# [Task statement]
Wherever the string "arrow" shows up in the records below, return that line.

# [Data for this task]
* * *
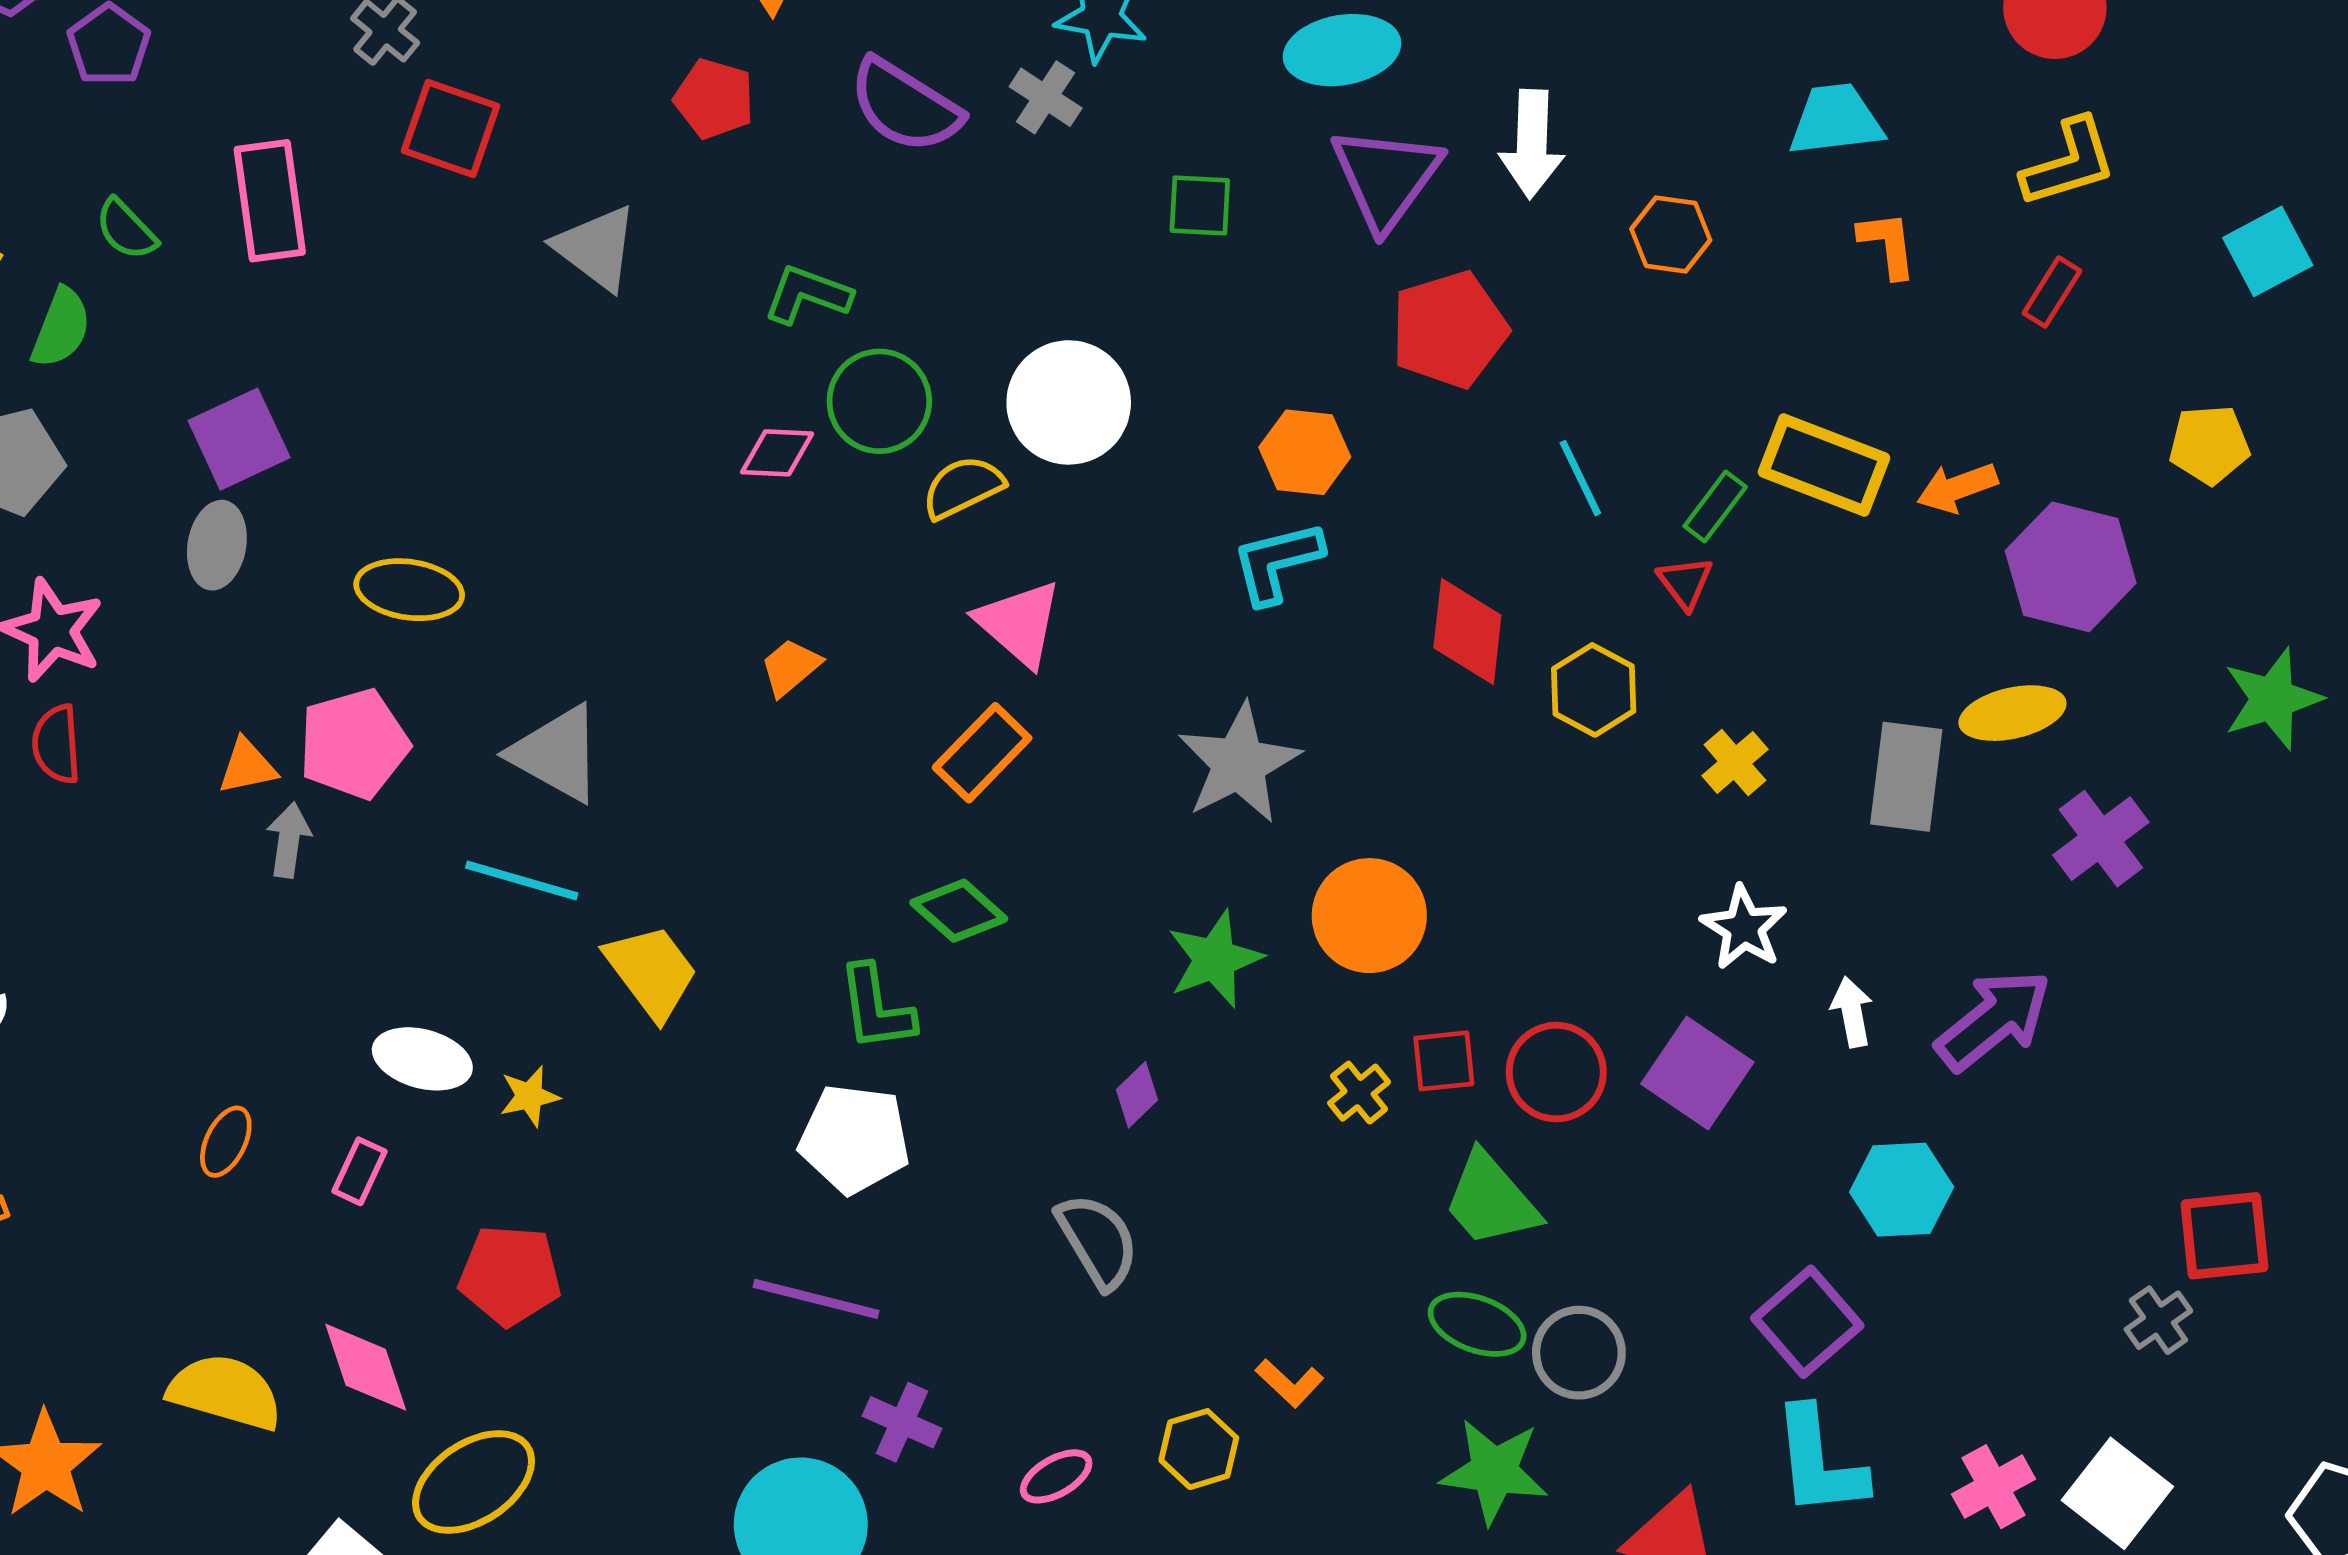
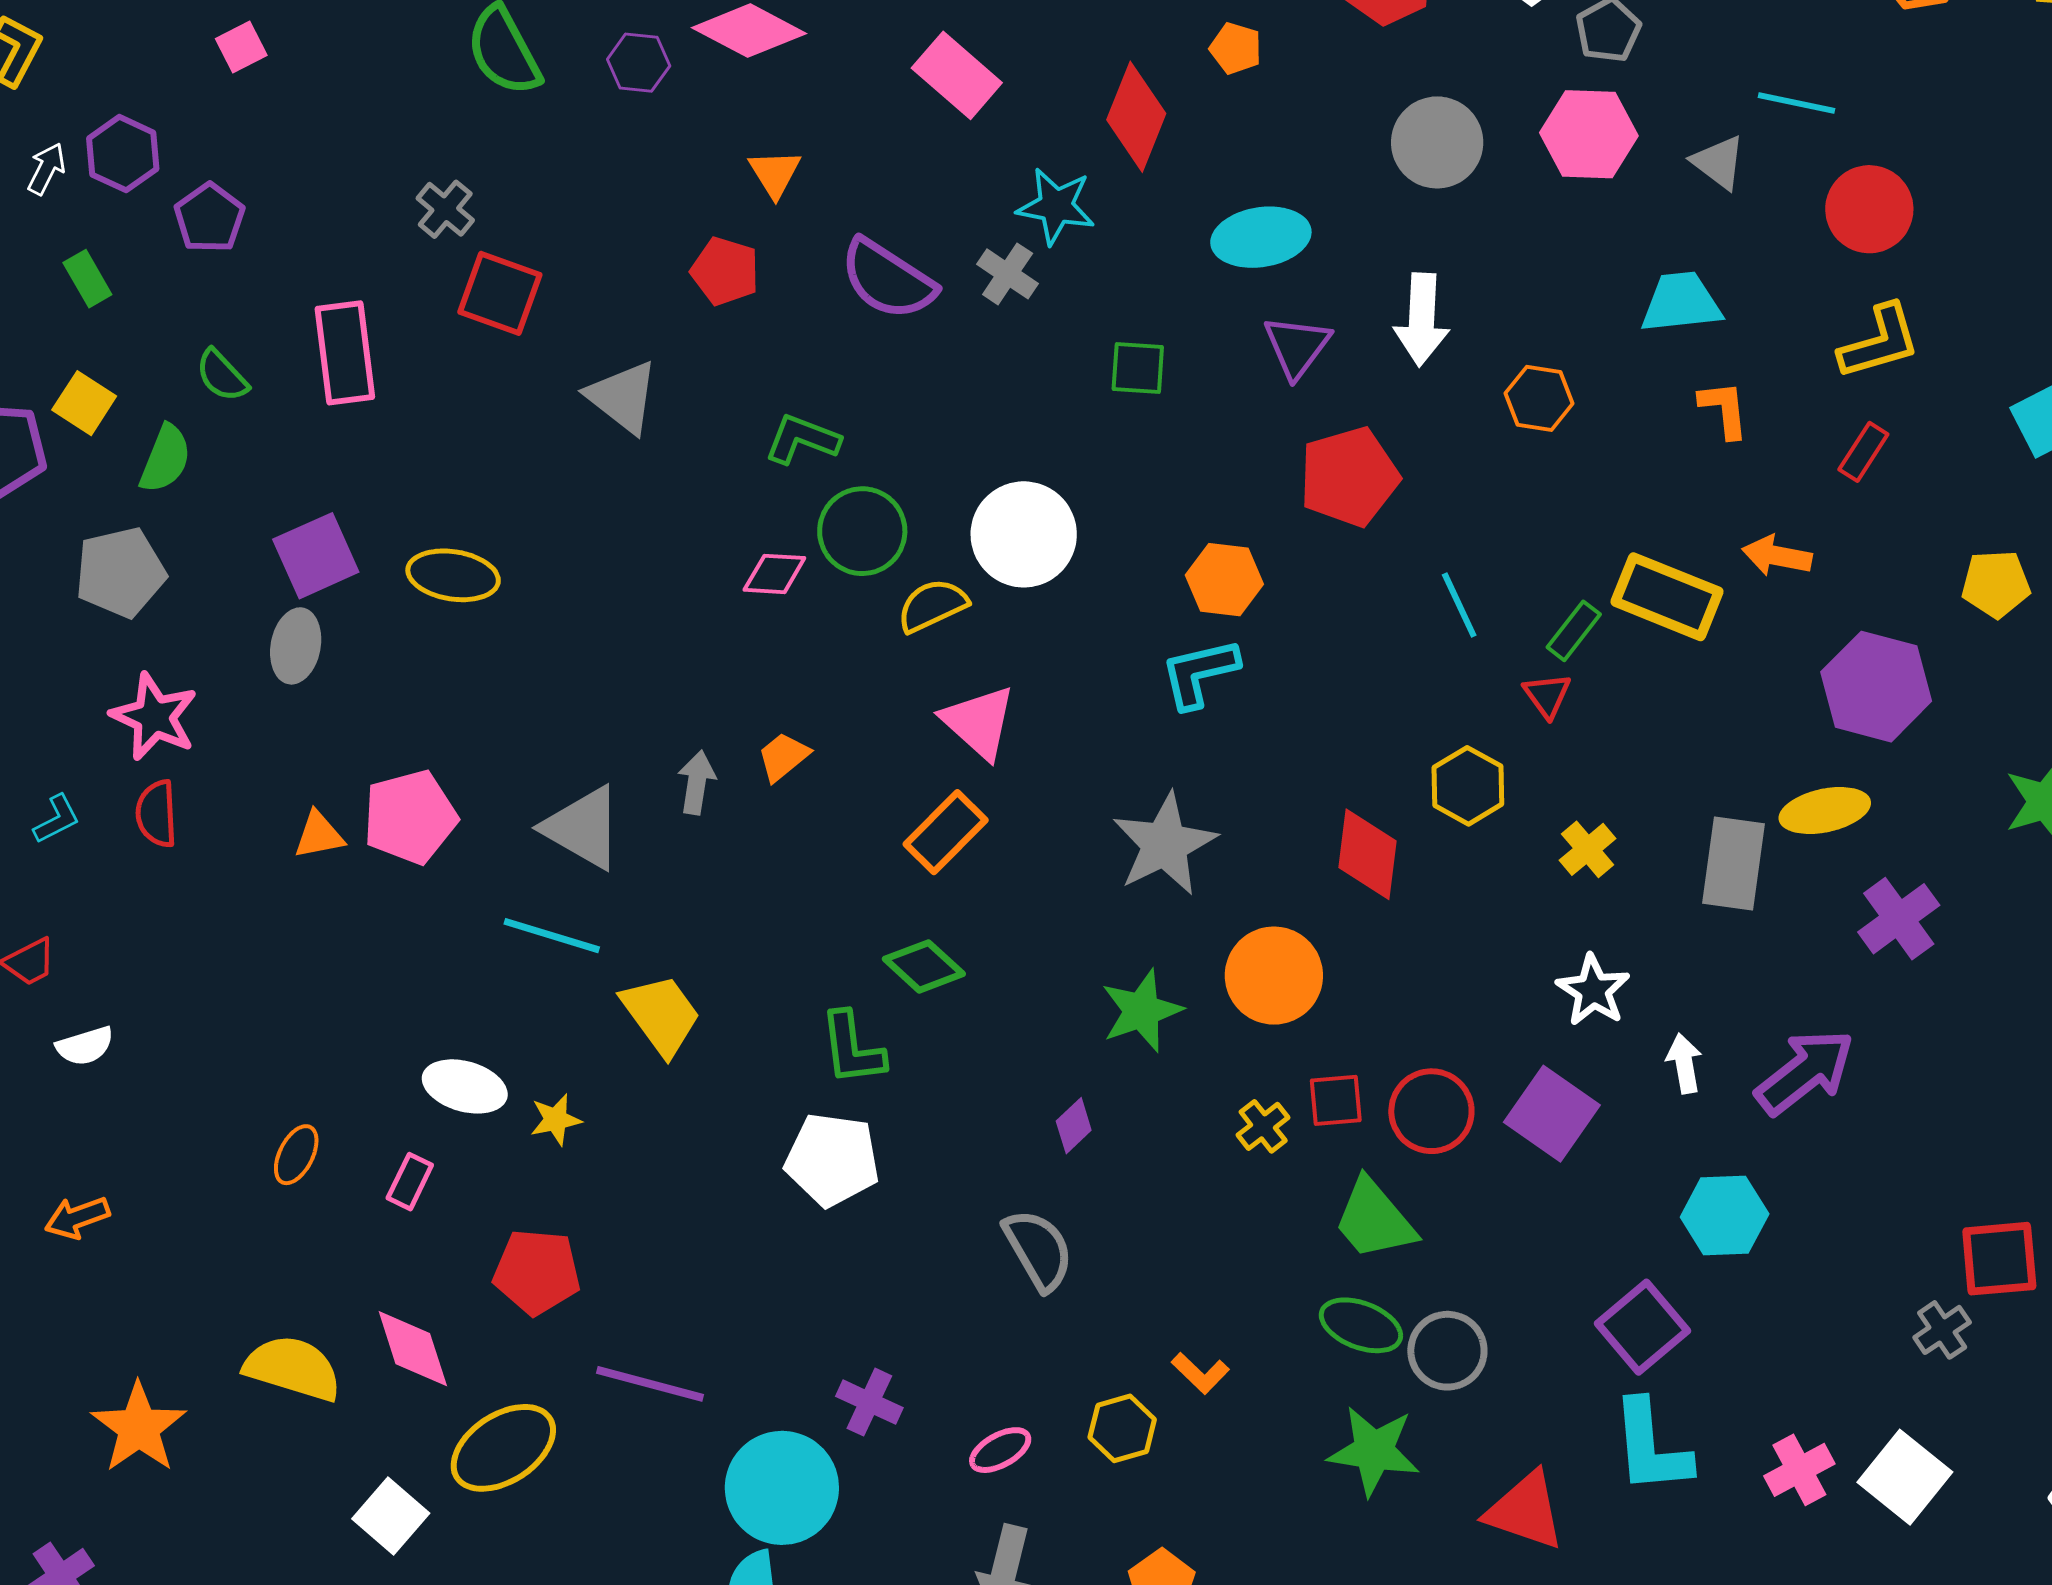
purple triangle: (1386, 178) -> (1297, 346), size x0.7
orange arrow: (1957, 488) -> (1777, 556), moved, turned 30
yellow ellipse: (409, 590) -> (453, 575), moved
red diamond: (1467, 632) -> (1367, 854), moved
gray arrow: (289, 840) -> (697, 782), moved
purple line: (816, 1299) -> (650, 1384), moved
* * *
# [Result for this exercise]
orange arrow: (1957, 488) -> (1777, 556), moved, turned 30
gray arrow: (289, 840) -> (697, 782), moved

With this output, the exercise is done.